*** Begin section ***
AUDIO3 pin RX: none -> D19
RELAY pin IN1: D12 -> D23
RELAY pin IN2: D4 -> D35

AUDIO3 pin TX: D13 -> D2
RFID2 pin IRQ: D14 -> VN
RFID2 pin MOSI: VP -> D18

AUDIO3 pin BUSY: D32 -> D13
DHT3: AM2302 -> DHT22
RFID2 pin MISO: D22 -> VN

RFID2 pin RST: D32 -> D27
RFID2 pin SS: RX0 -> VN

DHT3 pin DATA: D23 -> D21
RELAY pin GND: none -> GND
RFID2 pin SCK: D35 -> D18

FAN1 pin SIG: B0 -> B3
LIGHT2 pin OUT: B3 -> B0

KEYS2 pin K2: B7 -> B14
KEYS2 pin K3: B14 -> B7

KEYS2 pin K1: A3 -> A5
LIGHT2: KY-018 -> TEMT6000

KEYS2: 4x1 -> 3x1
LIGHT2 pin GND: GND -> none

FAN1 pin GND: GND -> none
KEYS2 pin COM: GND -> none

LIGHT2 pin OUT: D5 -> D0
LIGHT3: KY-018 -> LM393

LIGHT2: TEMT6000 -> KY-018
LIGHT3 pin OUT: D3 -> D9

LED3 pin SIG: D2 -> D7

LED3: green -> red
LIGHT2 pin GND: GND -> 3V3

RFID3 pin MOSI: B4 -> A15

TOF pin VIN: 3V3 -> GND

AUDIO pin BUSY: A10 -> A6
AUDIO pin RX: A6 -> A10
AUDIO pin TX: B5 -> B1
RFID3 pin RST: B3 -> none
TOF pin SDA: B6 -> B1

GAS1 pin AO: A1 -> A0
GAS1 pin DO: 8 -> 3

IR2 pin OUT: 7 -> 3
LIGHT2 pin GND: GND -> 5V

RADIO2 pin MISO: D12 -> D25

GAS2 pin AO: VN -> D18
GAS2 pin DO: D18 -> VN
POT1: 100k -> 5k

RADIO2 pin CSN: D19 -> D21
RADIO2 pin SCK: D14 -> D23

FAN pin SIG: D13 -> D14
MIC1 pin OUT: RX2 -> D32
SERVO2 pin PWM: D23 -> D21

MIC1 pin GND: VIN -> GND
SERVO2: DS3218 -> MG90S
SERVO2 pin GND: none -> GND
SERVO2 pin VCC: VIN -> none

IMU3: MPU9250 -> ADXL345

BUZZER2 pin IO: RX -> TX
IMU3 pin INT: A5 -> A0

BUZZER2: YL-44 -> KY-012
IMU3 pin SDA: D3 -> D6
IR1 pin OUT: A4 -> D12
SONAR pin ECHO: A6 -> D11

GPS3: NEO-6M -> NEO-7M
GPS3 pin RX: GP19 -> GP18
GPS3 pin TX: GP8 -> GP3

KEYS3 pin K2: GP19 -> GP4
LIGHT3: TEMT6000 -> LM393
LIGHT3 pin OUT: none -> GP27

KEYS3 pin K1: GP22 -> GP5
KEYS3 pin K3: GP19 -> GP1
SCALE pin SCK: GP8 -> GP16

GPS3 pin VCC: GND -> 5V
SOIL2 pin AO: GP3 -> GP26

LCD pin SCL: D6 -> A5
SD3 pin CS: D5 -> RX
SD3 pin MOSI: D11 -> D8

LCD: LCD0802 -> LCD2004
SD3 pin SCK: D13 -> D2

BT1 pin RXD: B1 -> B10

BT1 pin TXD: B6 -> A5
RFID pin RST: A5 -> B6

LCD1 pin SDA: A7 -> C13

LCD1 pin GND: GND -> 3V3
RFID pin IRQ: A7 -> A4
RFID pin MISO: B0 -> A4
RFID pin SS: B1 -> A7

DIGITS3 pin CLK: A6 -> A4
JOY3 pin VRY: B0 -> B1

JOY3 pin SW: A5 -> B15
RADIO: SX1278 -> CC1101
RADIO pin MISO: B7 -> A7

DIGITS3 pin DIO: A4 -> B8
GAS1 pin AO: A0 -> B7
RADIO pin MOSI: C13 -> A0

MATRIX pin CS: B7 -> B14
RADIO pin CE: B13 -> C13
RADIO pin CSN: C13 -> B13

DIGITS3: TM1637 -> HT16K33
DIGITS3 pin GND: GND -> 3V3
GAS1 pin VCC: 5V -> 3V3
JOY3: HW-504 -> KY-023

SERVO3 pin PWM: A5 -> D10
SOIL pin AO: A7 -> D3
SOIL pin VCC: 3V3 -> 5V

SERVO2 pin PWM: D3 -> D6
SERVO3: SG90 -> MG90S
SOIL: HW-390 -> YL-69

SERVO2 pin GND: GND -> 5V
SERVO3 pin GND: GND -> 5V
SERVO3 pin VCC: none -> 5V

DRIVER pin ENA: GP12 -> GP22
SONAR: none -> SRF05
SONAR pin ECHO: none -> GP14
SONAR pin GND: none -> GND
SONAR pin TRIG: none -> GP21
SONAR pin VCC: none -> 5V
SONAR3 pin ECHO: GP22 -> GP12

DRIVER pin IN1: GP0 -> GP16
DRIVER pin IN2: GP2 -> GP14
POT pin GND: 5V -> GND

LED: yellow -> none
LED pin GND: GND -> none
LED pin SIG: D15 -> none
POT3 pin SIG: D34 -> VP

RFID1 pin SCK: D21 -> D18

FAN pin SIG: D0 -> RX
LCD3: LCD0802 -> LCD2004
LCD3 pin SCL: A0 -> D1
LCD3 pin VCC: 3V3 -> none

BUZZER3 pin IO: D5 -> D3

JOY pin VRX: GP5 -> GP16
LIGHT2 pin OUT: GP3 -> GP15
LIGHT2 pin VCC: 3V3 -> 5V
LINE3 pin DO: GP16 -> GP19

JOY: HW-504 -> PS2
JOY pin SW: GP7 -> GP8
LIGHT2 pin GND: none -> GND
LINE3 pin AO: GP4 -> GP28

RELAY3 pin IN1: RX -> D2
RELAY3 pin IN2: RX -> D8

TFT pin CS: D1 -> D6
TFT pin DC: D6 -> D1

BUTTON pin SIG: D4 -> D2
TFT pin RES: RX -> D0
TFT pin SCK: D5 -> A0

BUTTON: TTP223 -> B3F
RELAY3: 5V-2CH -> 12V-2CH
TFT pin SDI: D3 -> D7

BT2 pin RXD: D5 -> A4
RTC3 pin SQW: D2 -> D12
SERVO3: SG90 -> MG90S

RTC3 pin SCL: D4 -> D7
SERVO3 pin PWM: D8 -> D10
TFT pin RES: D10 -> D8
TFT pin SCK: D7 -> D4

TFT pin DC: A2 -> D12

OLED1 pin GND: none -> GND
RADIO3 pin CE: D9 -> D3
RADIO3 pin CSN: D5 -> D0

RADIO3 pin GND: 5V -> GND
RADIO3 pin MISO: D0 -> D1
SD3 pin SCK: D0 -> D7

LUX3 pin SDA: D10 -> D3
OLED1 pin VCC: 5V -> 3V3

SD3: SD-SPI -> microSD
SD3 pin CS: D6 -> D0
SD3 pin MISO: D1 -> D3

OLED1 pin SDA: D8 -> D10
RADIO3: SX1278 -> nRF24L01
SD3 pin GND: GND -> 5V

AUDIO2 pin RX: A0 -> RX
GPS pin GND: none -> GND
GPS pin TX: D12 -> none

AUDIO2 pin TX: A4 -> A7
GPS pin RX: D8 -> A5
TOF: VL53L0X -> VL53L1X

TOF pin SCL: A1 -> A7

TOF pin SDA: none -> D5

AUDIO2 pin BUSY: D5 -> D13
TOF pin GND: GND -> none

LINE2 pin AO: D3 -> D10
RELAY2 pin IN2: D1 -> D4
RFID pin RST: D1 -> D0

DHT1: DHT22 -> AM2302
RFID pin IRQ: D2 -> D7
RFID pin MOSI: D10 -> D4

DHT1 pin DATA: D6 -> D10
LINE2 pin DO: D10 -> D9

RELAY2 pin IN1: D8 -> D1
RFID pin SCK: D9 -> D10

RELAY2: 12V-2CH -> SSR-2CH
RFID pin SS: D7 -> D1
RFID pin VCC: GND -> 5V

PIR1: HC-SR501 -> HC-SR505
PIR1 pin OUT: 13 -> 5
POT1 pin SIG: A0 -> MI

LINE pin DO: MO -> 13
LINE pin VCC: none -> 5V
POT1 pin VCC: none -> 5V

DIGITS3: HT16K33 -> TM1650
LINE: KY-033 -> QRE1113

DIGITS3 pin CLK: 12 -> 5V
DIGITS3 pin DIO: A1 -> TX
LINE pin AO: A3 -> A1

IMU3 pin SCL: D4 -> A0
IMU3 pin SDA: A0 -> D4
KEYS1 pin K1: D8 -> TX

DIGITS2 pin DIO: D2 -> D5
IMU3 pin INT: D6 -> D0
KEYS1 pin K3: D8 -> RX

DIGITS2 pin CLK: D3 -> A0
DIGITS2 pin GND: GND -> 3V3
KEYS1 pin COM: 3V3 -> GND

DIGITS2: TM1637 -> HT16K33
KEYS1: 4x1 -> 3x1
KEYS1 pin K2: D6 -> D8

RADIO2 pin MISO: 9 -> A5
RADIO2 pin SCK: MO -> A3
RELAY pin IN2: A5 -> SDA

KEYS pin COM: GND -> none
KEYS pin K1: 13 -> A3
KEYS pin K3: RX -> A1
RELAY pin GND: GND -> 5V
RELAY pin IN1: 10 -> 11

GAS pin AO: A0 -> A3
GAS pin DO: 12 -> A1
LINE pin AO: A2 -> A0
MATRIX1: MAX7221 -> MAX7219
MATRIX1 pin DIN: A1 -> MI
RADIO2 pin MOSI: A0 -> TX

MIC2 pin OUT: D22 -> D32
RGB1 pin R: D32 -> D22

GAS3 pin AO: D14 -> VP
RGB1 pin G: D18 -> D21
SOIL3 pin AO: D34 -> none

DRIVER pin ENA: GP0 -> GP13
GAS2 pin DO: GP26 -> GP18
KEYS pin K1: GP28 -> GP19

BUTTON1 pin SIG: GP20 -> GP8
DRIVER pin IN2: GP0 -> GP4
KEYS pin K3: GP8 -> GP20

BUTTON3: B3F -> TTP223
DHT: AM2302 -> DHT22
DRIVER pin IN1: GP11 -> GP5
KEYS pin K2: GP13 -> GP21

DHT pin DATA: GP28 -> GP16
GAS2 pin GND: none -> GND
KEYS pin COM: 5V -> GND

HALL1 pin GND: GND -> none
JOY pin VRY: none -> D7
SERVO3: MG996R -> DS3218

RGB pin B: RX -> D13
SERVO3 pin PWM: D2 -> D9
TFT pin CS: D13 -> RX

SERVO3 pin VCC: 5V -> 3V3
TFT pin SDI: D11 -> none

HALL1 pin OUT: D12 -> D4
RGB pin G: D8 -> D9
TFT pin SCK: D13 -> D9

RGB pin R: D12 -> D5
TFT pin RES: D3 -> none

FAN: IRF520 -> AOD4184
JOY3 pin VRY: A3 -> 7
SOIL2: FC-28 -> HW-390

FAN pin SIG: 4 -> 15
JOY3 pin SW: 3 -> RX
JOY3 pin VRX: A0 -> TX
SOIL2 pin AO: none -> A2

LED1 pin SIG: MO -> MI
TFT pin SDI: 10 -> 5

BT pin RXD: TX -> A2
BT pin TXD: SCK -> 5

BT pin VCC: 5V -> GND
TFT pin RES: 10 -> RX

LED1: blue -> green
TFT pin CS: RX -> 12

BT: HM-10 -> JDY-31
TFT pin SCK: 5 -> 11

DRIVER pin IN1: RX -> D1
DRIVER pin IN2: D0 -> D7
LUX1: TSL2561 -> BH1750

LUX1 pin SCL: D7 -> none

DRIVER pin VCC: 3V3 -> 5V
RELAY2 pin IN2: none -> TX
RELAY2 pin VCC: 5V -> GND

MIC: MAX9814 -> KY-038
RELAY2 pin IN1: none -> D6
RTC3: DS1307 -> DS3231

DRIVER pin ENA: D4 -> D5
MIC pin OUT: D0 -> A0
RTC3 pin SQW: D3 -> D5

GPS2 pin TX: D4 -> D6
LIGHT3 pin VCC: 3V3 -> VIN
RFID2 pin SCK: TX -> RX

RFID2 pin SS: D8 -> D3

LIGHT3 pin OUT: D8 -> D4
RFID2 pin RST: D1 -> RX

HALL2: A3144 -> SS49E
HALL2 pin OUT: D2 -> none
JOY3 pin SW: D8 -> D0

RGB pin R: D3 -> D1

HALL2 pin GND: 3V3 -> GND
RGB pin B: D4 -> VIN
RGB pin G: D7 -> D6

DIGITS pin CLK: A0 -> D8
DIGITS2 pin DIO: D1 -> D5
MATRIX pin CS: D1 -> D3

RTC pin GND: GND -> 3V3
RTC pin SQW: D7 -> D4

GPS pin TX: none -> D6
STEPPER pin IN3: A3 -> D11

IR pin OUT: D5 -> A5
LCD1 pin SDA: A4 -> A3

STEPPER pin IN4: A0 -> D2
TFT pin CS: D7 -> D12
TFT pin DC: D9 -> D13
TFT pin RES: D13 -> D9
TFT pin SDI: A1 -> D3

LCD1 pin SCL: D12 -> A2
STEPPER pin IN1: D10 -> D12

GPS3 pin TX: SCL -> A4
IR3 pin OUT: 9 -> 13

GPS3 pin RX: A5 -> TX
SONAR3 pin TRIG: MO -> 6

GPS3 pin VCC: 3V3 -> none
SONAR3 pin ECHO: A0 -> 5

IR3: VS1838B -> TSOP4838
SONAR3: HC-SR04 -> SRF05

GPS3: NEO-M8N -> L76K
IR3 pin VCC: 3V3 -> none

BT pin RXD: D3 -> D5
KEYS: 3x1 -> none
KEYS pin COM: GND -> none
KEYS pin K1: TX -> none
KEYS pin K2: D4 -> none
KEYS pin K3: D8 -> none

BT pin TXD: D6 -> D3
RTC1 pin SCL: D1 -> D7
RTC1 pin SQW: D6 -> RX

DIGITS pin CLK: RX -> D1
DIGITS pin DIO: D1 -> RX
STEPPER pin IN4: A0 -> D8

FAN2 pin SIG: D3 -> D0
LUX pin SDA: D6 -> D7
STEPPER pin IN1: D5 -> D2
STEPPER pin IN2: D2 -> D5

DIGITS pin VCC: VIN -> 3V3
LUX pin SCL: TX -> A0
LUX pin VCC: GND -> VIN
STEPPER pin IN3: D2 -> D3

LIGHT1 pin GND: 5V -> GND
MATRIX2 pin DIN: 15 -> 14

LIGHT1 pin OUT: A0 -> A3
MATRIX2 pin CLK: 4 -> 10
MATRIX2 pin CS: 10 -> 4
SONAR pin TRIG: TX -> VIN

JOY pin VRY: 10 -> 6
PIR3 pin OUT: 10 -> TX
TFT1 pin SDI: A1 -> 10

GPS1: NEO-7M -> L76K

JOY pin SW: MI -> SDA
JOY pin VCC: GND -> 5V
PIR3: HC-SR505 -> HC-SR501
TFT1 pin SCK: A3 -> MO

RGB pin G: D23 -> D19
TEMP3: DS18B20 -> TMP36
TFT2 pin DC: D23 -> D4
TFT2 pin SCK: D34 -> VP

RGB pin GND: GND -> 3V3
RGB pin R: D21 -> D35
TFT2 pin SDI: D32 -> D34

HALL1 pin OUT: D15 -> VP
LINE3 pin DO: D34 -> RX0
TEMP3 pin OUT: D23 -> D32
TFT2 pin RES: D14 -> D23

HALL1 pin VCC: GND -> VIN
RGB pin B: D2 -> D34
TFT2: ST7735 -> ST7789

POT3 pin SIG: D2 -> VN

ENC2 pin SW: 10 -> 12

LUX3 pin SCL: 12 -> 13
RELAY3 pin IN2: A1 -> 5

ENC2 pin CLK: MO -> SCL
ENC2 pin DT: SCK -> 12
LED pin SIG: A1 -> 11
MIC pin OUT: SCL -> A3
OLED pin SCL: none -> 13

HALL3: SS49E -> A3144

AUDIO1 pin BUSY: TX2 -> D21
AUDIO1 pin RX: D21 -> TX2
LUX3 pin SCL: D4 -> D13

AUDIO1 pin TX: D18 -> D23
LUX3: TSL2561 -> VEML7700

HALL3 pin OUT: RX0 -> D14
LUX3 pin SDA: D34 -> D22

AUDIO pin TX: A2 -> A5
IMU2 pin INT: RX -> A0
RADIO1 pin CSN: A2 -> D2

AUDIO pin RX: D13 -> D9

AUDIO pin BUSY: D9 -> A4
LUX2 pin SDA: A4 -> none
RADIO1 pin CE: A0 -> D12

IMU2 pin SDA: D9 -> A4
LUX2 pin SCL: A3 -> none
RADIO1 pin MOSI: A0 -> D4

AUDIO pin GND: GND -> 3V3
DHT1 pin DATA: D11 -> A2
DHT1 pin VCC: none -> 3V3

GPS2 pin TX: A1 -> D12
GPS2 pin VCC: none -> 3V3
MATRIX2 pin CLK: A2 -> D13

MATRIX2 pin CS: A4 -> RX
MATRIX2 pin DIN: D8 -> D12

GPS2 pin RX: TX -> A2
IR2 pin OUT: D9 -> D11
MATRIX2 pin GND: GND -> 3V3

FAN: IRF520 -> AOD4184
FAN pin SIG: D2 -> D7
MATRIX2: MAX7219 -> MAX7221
*** End section ***
== Goal of the exercise ==
Set down again, word for word, the stretch of records from the line with "SOIL2 pin AO: none -> A2" to the line with "RTC pin GND: GND -> 3V3", both of those lines included.

== Reply to the exercise ==
SOIL2 pin AO: none -> A2

LED1 pin SIG: MO -> MI
TFT pin SDI: 10 -> 5

BT pin RXD: TX -> A2
BT pin TXD: SCK -> 5

BT pin VCC: 5V -> GND
TFT pin RES: 10 -> RX

LED1: blue -> green
TFT pin CS: RX -> 12

BT: HM-10 -> JDY-31
TFT pin SCK: 5 -> 11

DRIVER pin IN1: RX -> D1
DRIVER pin IN2: D0 -> D7
LUX1: TSL2561 -> BH1750

LUX1 pin SCL: D7 -> none

DRIVER pin VCC: 3V3 -> 5V
RELAY2 pin IN2: none -> TX
RELAY2 pin VCC: 5V -> GND

MIC: MAX9814 -> KY-038
RELAY2 pin IN1: none -> D6
RTC3: DS1307 -> DS3231

DRIVER pin ENA: D4 -> D5
MIC pin OUT: D0 -> A0
RTC3 pin SQW: D3 -> D5

GPS2 pin TX: D4 -> D6
LIGHT3 pin VCC: 3V3 -> VIN
RFID2 pin SCK: TX -> RX

RFID2 pin SS: D8 -> D3

LIGHT3 pin OUT: D8 -> D4
RFID2 pin RST: D1 -> RX

HALL2: A3144 -> SS49E
HALL2 pin OUT: D2 -> none
JOY3 pin SW: D8 -> D0

RGB pin R: D3 -> D1

HALL2 pin GND: 3V3 -> GND
RGB pin B: D4 -> VIN
RGB pin G: D7 -> D6

DIGITS pin CLK: A0 -> D8
DIGITS2 pin DIO: D1 -> D5
MATRIX pin CS: D1 -> D3

RTC pin GND: GND -> 3V3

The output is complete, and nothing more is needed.